Copy out all of the lines below word for word, leaving out the pictures.

**DATA FOR THIS EXERCISE:**
|---|

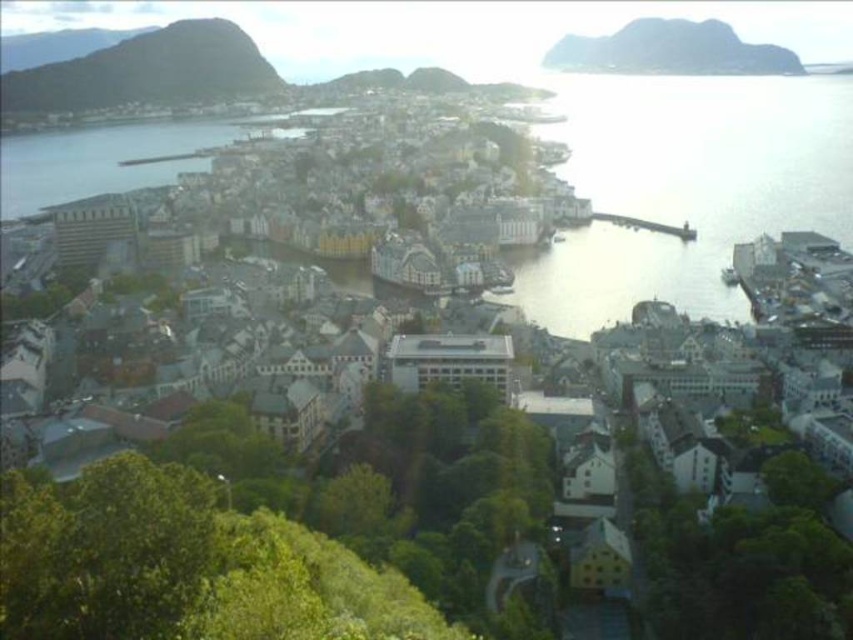
You are a hiker standing at the point with coordinates point (148,70). What is the terrain like at your current location?

The terrain at point (148,70) is rugged brown rock.

You are a hiker planning to cross from the rugged brown rock at upper left to the rocky gray cliff at upper right. Based on the scene, which path would be more challenging due to the terrain?

The rugged brown rock at upper left might be wider than the rocky gray cliff at upper right, so the path to the rocky gray cliff at upper right could be more challenging due to narrower terrain.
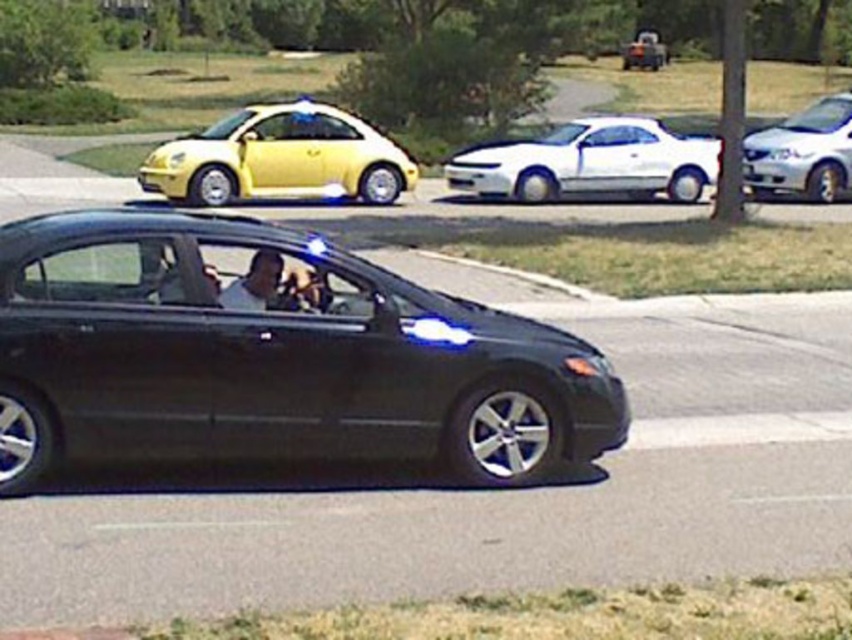
You are a pedestrian standing at the intersection and want to cross the street. There is a white glossy sedan at upper right and a metallic silver truck at upper center. Which vehicle is closer to the left side of the street?

The white glossy sedan at upper right is to the left of the metallic silver truck at upper center, so it is closer to the left side of the street.

You are a pedestrian standing at the edge of the road and see the glossy black sedan at center and the white glossy sedan at upper right. Which car is nearer to you?

The glossy black sedan at center is closer to the viewer than the white glossy sedan at upper right, so the glossy black sedan at center is nearer to you.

|---|

**FINAL RESULT:**
You are a hiker standing at the point with coordinates point (148,70). What is the terrain like at your current location?

The terrain at point (148,70) is rugged brown rock.

You are a hiker planning to cross from the rugged brown rock at upper left to the rocky gray cliff at upper right. Based on the scene, which path would be more challenging due to the terrain?

The rugged brown rock at upper left might be wider than the rocky gray cliff at upper right, so the path to the rocky gray cliff at upper right could be more challenging due to narrower terrain.
You are a pedestrian standing at the intersection and want to cross the street. There is a white glossy sedan at upper right and a metallic silver truck at upper center. Which vehicle is closer to the left side of the street?

The white glossy sedan at upper right is to the left of the metallic silver truck at upper center, so it is closer to the left side of the street.

You are a pedestrian standing at the edge of the road and see the glossy black sedan at center and the white glossy sedan at upper right. Which car is nearer to you?

The glossy black sedan at center is closer to the viewer than the white glossy sedan at upper right, so the glossy black sedan at center is nearer to you.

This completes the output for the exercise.